* **WHAT NEEDS TO BE DONE**: Transcribe exactly, please, the line bearing "[151 123 206 210]" and all later lines through the end of the records, with the pictures left out.
[Opening DATA PROVIDED section]
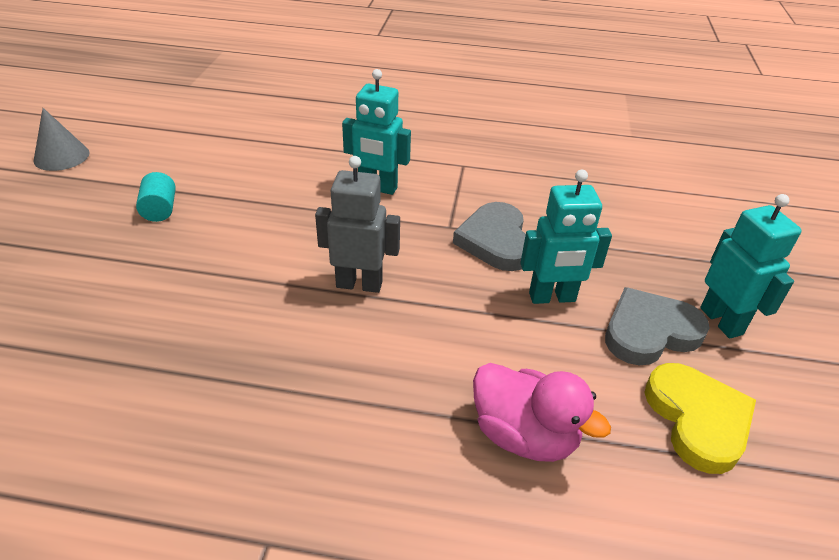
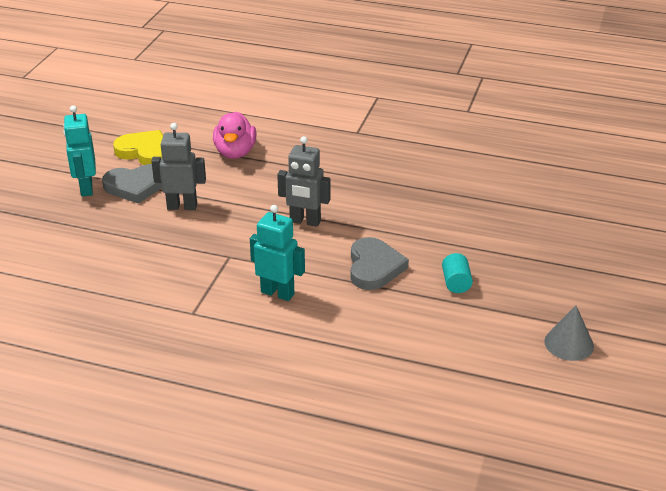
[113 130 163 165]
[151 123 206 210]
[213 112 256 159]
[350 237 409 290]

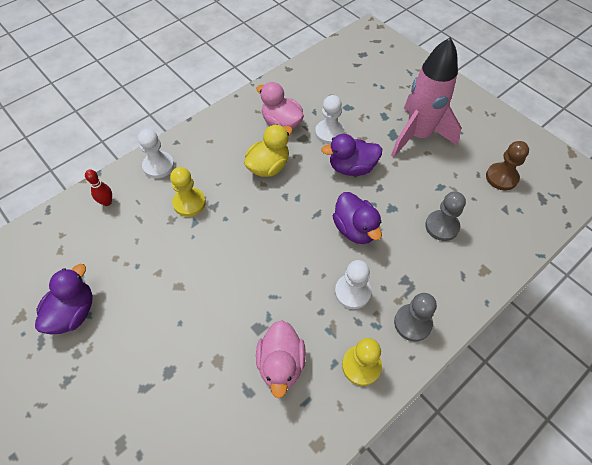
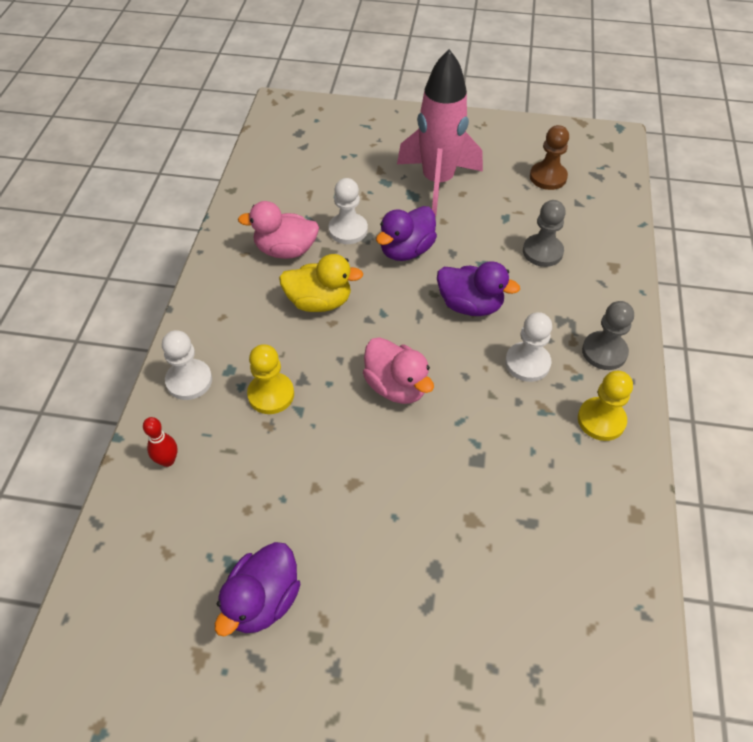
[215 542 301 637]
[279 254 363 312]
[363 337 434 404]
[Closing DATA PROVIDED section]
* **OUTPUT OF THE TASK**:
[151 123 206 210]
[213 112 256 159]
[350 237 409 290]

[215 542 301 637]
[279 254 363 312]
[363 337 434 404]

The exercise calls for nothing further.